== Exercise details ==
Leave the pictures out and repeat the rest of the data below exactly.
━━ Supplied data ━━
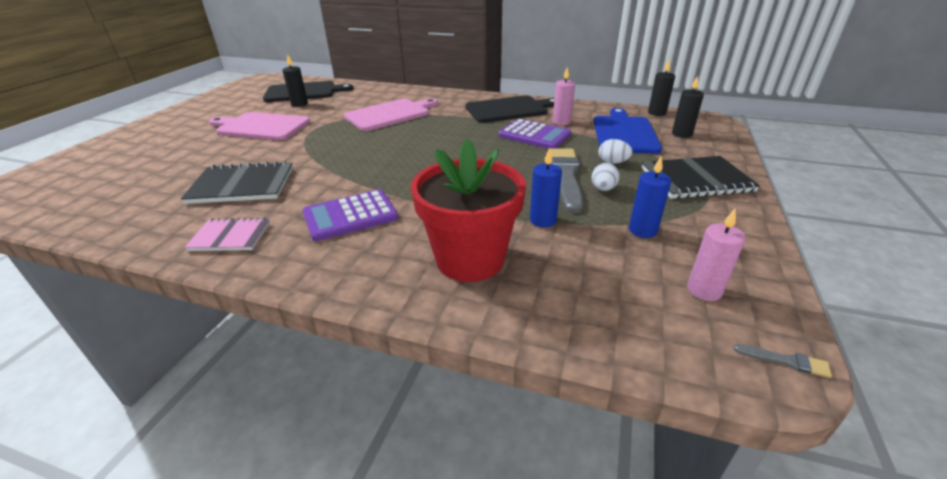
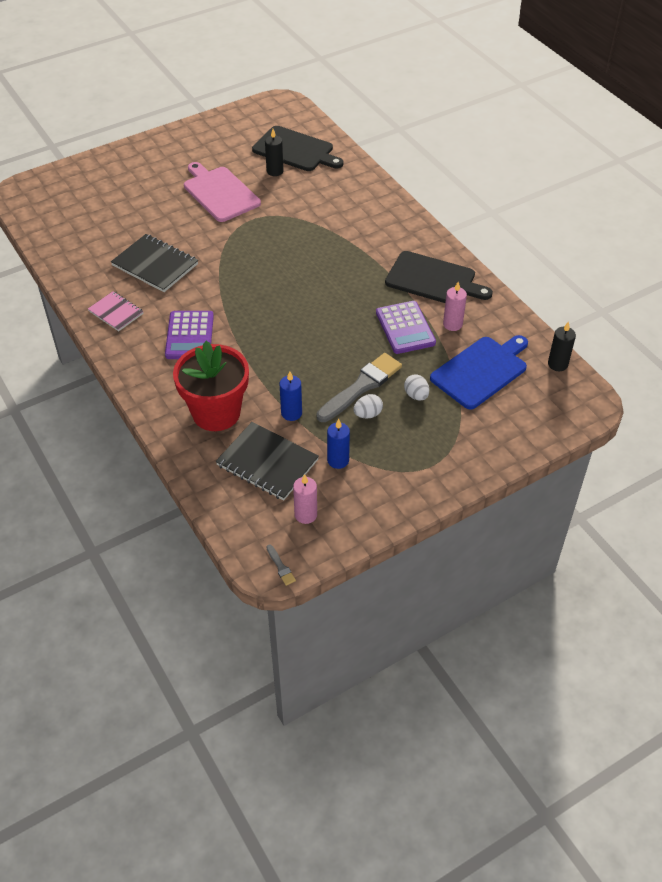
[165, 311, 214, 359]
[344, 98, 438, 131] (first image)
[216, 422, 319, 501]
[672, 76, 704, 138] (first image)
━━━
== Solved exercise ==
[165, 311, 214, 359]
[344, 98, 438, 131] (first image)
[216, 422, 319, 501]
[672, 76, 704, 138] (first image)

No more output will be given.